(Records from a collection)
━━━━━━━━━━━━━━━━

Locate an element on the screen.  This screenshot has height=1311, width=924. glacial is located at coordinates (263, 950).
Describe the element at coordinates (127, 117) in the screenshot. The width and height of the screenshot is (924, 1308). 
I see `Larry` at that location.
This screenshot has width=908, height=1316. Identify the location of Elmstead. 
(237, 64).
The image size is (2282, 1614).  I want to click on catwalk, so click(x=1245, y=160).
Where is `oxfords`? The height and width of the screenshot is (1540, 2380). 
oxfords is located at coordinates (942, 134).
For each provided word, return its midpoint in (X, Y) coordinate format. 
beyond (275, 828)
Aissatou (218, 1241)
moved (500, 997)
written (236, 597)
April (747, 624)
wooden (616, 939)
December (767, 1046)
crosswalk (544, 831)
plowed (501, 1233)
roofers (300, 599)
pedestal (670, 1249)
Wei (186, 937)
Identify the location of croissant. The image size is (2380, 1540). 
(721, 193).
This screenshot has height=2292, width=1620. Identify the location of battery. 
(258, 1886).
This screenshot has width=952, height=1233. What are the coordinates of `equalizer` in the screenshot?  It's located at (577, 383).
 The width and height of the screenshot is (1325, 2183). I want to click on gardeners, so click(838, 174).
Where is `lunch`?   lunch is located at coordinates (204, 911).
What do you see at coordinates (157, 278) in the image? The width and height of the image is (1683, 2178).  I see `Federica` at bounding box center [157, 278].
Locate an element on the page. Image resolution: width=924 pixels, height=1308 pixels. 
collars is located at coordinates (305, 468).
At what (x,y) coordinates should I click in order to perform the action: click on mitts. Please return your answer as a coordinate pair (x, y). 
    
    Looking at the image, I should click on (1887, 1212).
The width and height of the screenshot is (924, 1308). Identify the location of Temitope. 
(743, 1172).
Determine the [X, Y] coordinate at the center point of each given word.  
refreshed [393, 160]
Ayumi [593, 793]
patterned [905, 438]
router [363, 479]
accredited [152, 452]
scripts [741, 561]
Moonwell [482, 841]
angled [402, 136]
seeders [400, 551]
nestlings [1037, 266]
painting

━━━━━━━━━━━━━━━━

### Description of the task:
Format every line of the records above as a Markdown table with two columns, No. and Line, numbering the rows in order and omitting blank lines.

### Response to the exercise:
| No. | Line |
|---|---|
| 1 | Locate an element on the screen.  This screenshot has height=1311, width=924. glacial is located at coordinates (263, 950). |
| 2 | Describe the element at coordinates (127, 117) in the screenshot. The width and height of the screenshot is (924, 1308).  |
| 3 | I see `Larry` at that location. |
| 4 | This screenshot has width=908, height=1316. Identify the location of Elmstead.  |
| 5 | (237, 64). |
| 6 | The image size is (2282, 1614).  I want to click on catwalk, so click(x=1245, y=160). |
| 7 | Where is `oxfords`? The height and width of the screenshot is (1540, 2380).  |
| 8 | oxfords is located at coordinates (942, 134). |
| 9 | For each provided word, return its midpoint in (X, Y) coordinate format.  |
| 10 | beyond (275, 828) |
| 11 | Aissatou (218, 1241) |
| 12 | moved (500, 997) |
| 13 | written (236, 597) |
| 14 | April (747, 624) |
| 15 | wooden (616, 939) |
| 16 | December (767, 1046) |
| 17 | crosswalk (544, 831) |
| 18 | plowed (501, 1233) |
| 19 | roofers (300, 599) |
| 20 | pedestal (670, 1249) |
| 21 | Wei (186, 937) |
| 22 | Identify the location of croissant. The image size is (2380, 1540).  |
| 23 | (721, 193). |
| 24 | This screenshot has height=2292, width=1620. Identify the location of battery.  |
| 25 | (258, 1886). |
| 26 | This screenshot has width=952, height=1233. What are the coordinates of `equalizer` in the screenshot?  It's located at (577, 383). |
| 27 |  The width and height of the screenshot is (1325, 2183). I want to click on gardeners, so click(838, 174). |
| 28 | Where is `lunch`?   lunch is located at coordinates (204, 911). |
| 29 | What do you see at coordinates (157, 278) in the image? The width and height of the image is (1683, 2178).  I see `Federica` at bounding box center [157, 278]. |
| 30 | Locate an element on the page. Image resolution: width=924 pixels, height=1308 pixels.  |
| 31 | collars is located at coordinates (305, 468). |
| 32 | At what (x,y) coordinates should I click in order to perform the action: click on mitts. Please return your answer as a coordinate pair (x, y).  |
| 33 |     Looking at the image, I should click on (1887, 1212). |
| 34 | The width and height of the screenshot is (924, 1308). Identify the location of Temitope.  |
| 35 | (743, 1172). |
| 36 | Determine the [X, Y] coordinate at the center point of each given word.   |
| 37 | refreshed [393, 160] |
| 38 | Ayumi [593, 793] |
| 39 | patterned [905, 438] |
| 40 | router [363, 479] |
| 41 | accredited [152, 452] |
| 42 | scripts [741, 561] |
| 43 | Moonwell [482, 841] |
| 44 | angled [402, 136] |
| 45 | seeders [400, 551] |
| 46 | nestlings [1037, 266] |
| 47 | painting |